_SUPPLIED MATERIAL_:

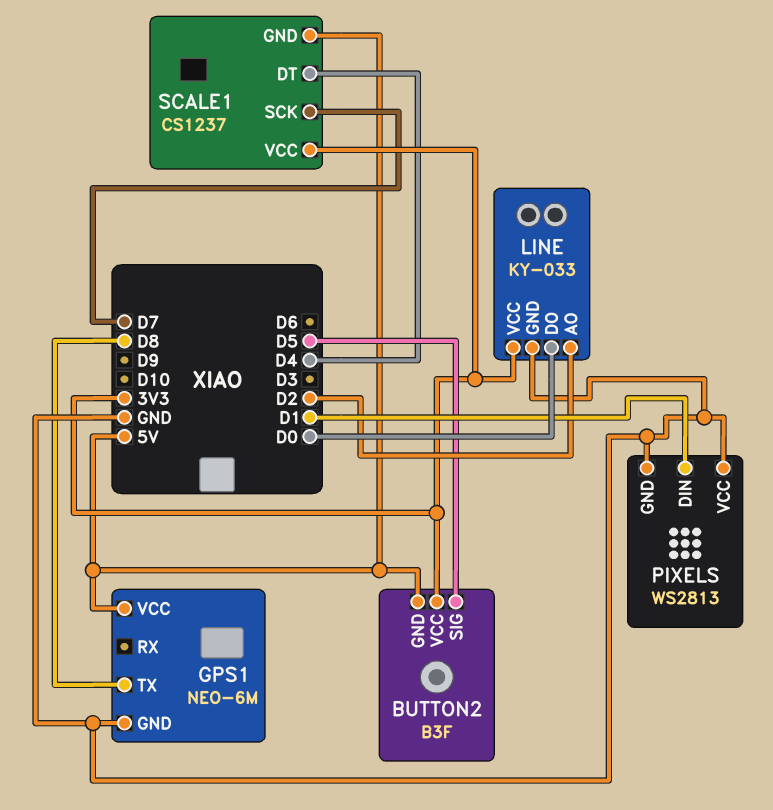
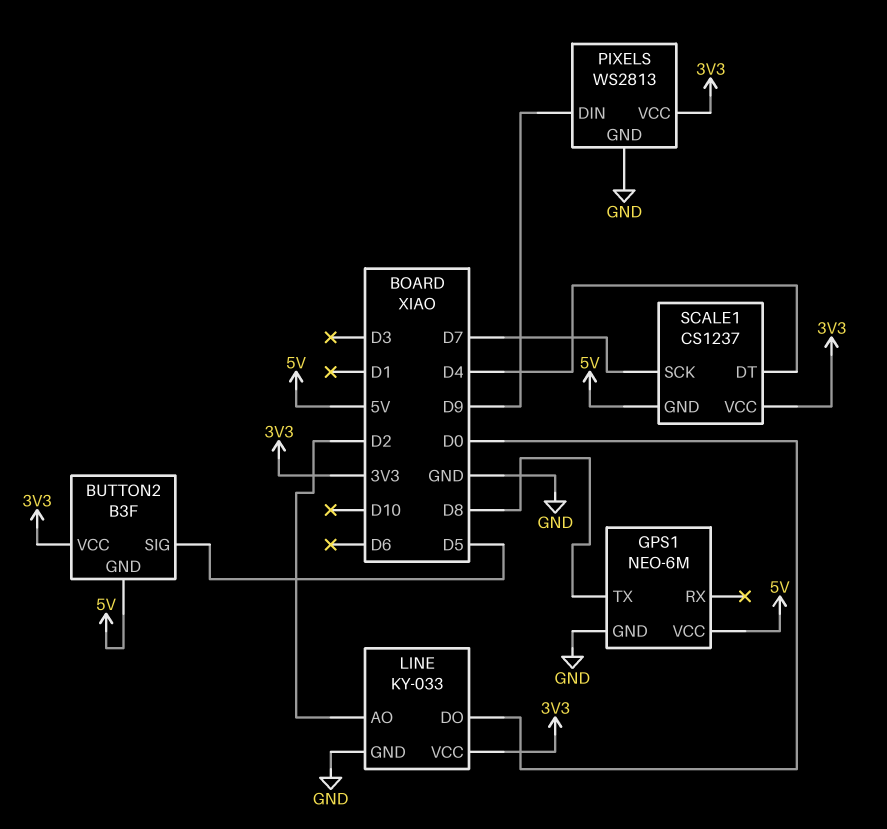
PIXELS pin DIN: D1 -> D9
PIXELS pin VCC: GND -> 3V3

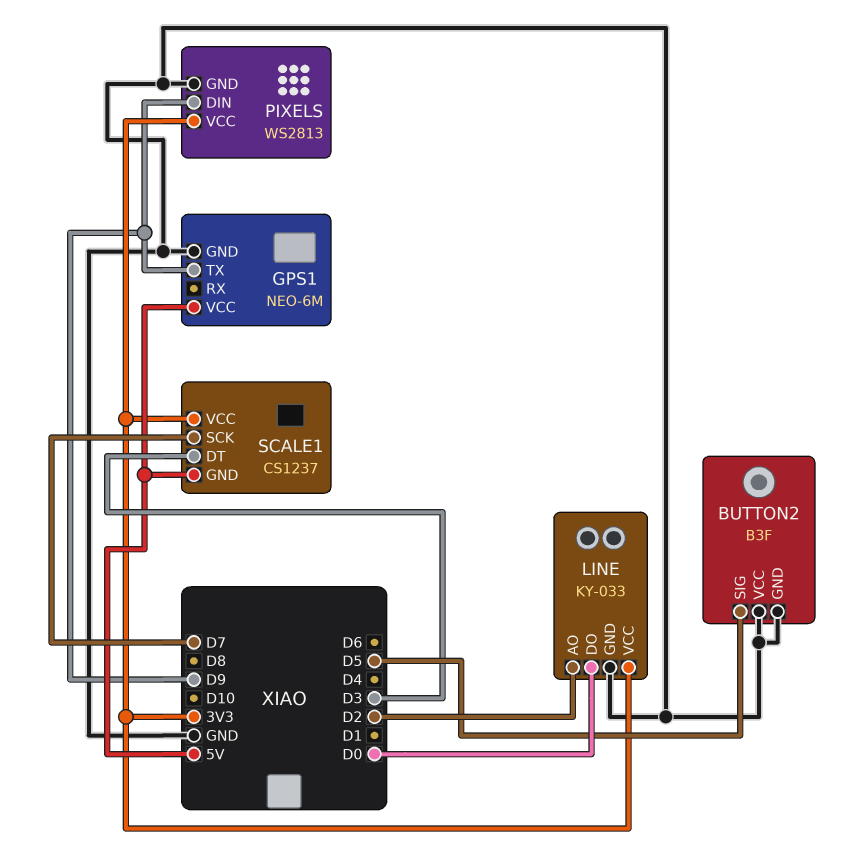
BUTTON2 pin GND: 5V -> GND
BUTTON2 pin VCC: 3V3 -> GND
GPS1 pin TX: D8 -> D9
SCALE1 pin DT: D4 -> D3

_TASK INSTRUCTIONS_: How many lines of the material above contain the word "PIXELS"? Give only the number.

_REPLY_: 2